## WORK REQUIRED
In the records below, find the line with "(268, 468) = (121, 561): red"; retype that line and all the following lines through the end, exactly, and add nothing.

## DATA RECORDS

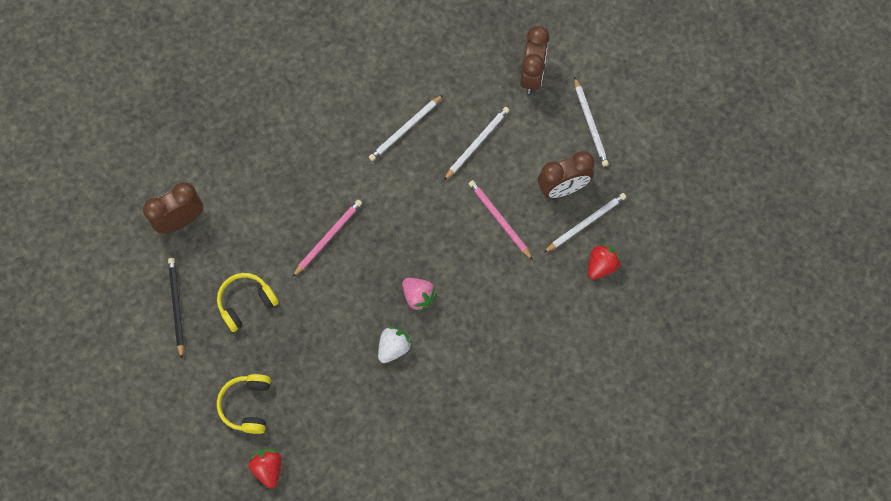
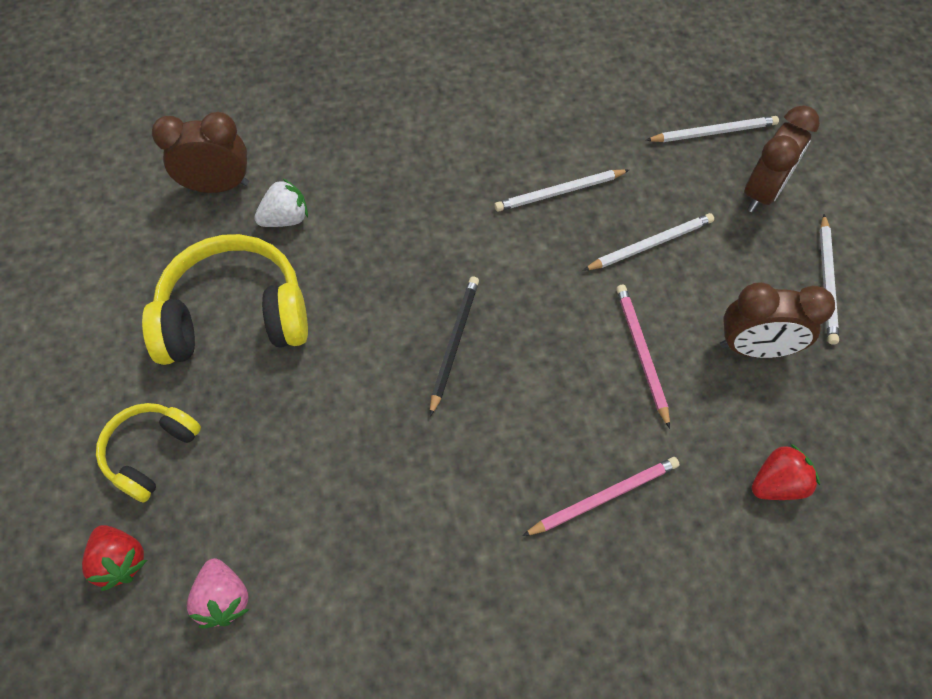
camera: 25 degrees right, 10 degrees down
(176, 307) = (145, 283): black pencil -> black pencil (454, 343)
(246, 303) = (235, 316): yellow headphones -> yellow headphones, size x1.74
(268, 468) = (121, 561): red strawberry -> red strawberry turned 135 degrees clockwise
(328, 238) = (389, 280): pink pencil -> pink pencil (603, 497)
(393, 347) = (401, 465): white strawberry -> white strawberry (286, 219)
(418, 296) = (474, 408): pink strawberry -> pink strawberry (224, 598)
(585, 223) = (772, 411): white pencil -> white pencil (713, 132)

## WORKED SOLUTION
(268, 468) = (121, 561): red strawberry -> red strawberry turned 135 degrees clockwise
(328, 238) = (389, 280): pink pencil -> pink pencil (603, 497)
(393, 347) = (401, 465): white strawberry -> white strawberry (286, 219)
(418, 296) = (474, 408): pink strawberry -> pink strawberry (224, 598)
(585, 223) = (772, 411): white pencil -> white pencil (713, 132)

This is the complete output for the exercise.